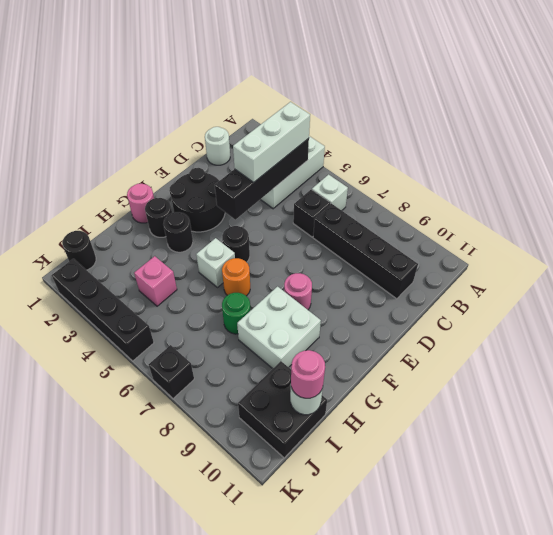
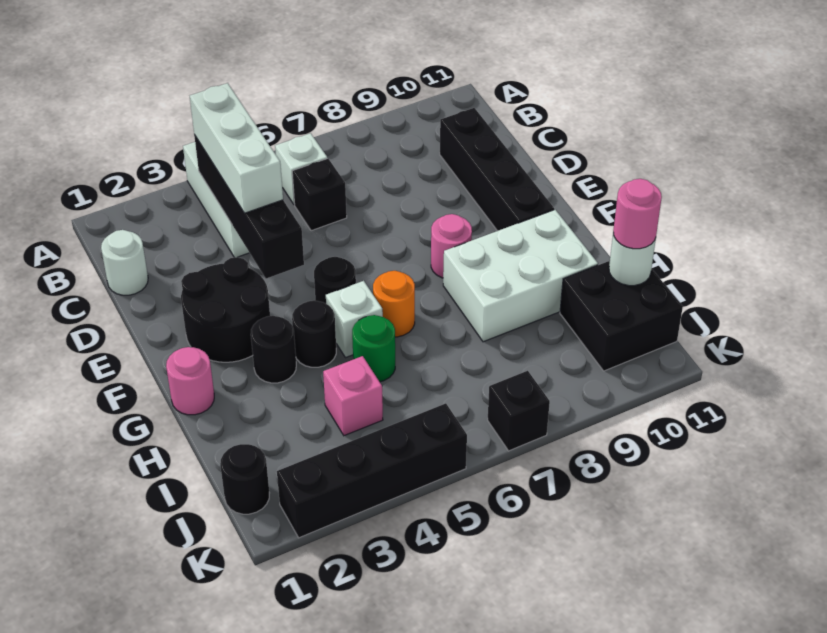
black brick C7:C10 level 1 -> black brick C10:F10 level 1
black round brick G2 level 1 -> black round brick G4 level 1
white brick G8:H9 level 1 -> white brick G8:H10 level 1
green round brick H7 level 1 -> green round brick H5 level 1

* * *

### Brief:
Should a line in the material contain "round", copy it.

### Expected output:
black round brick G2 level 1 -> black round brick G4 level 1
green round brick H7 level 1 -> green round brick H5 level 1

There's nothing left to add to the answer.